**Task description**
From the listing that follows, output everything exactly except the pictures.

++++ Information supplied ++++

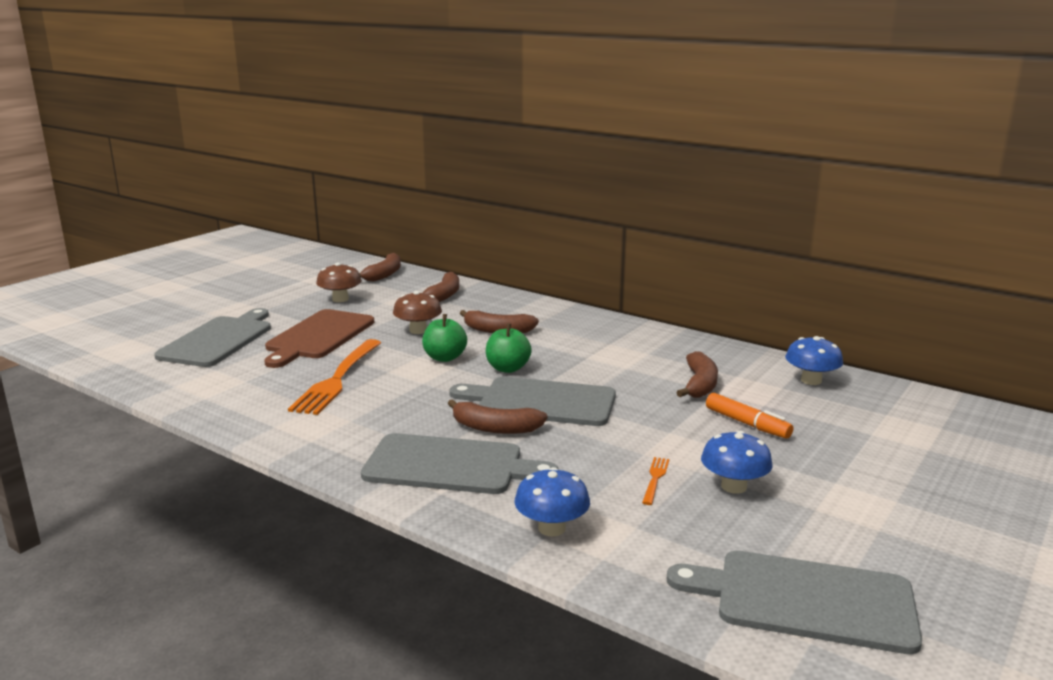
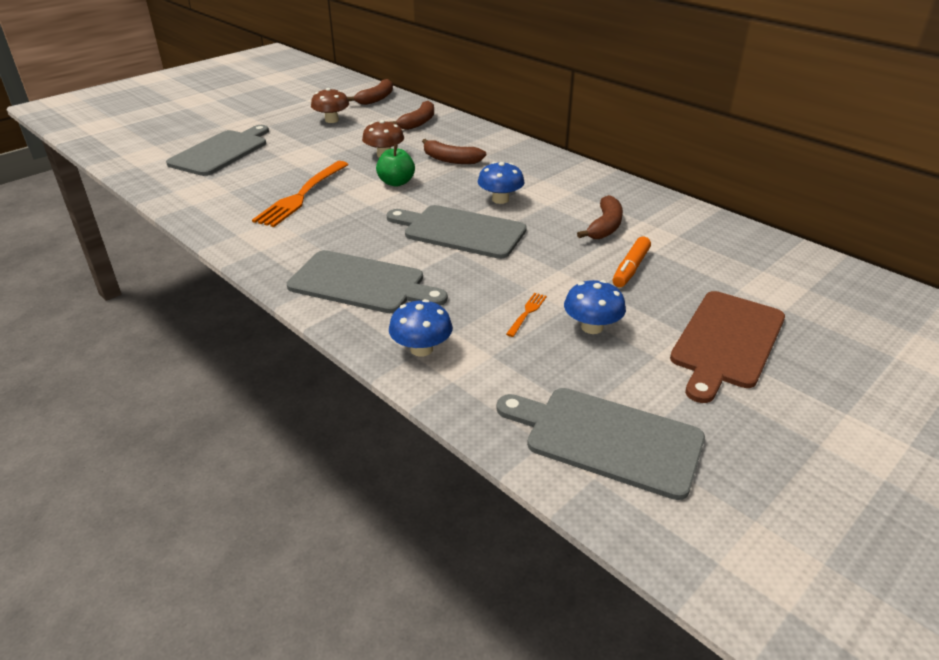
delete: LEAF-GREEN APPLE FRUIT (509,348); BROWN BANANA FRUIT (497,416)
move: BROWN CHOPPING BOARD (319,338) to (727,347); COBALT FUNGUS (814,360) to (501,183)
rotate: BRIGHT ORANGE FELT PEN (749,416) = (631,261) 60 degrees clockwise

++++

**Response to this task**
delete: LEAF-GREEN APPLE FRUIT (509,348); BROWN BANANA FRUIT (497,416)
move: BROWN CHOPPING BOARD (319,338) to (727,347); COBALT FUNGUS (814,360) to (501,183)
rotate: BRIGHT ORANGE FELT PEN (749,416) = (631,261) 60 degrees clockwise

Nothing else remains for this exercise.